* _GOAL OF THE EXERCISE_: Copy out the entries that follow exactly, leaving every picture behind.

───── PROVIDED DATA ─────

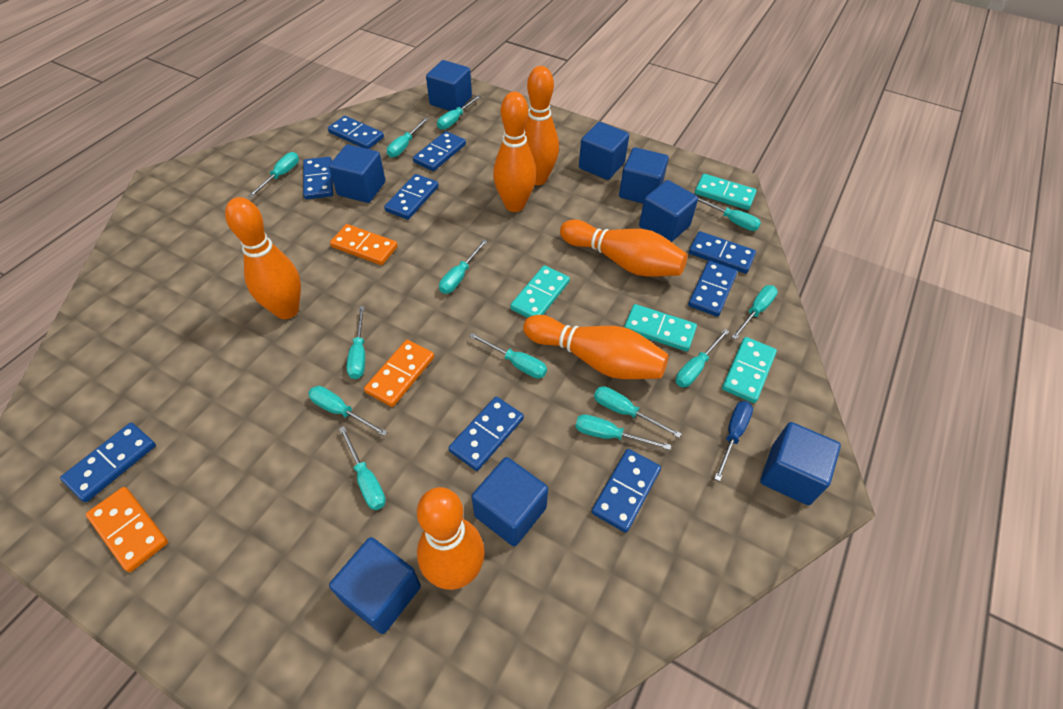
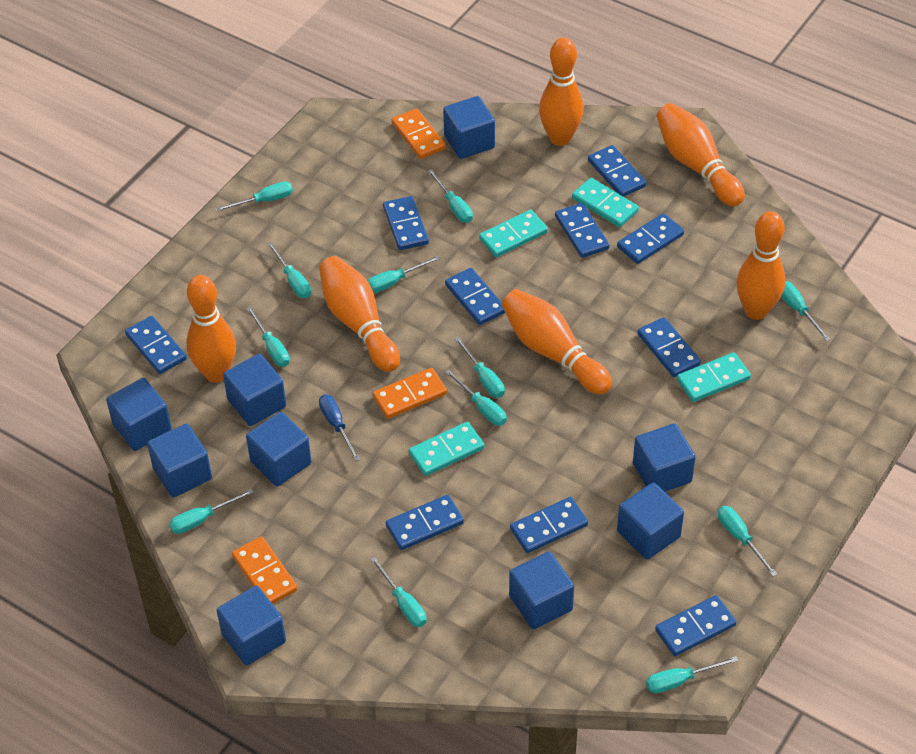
blue cube: 8 -> 9
blue domino: 9 -> 10
turquoise screwdriver: 13 -> 12

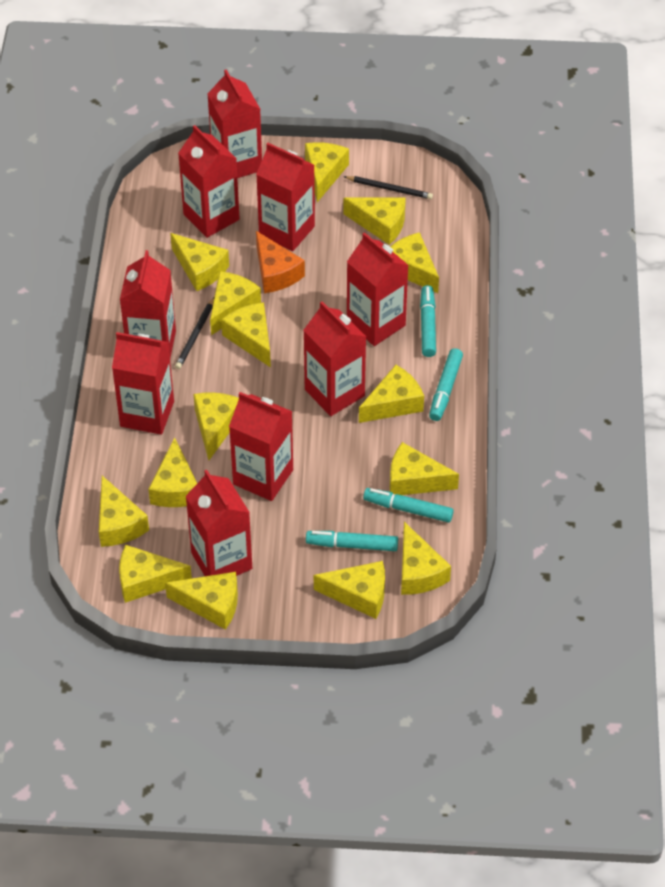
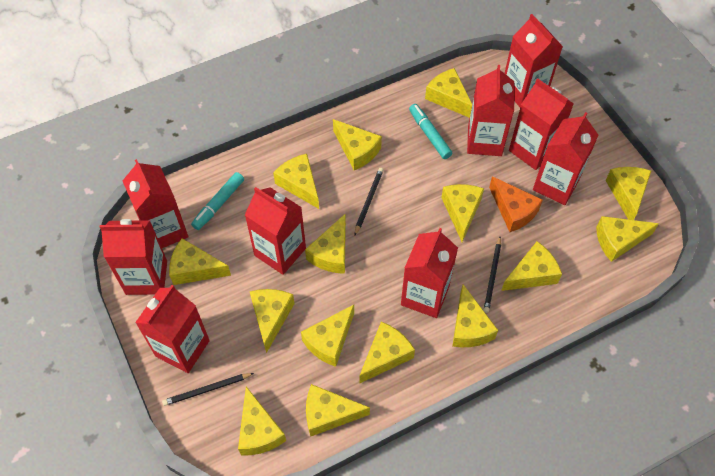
black pencil: 2 -> 3
turquoise marker: 4 -> 2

─────

* _REPLY TO THE EXERCISE_:
blue cube: 8 -> 9
blue domino: 9 -> 10
turquoise screwdriver: 13 -> 12

black pencil: 2 -> 3
turquoise marker: 4 -> 2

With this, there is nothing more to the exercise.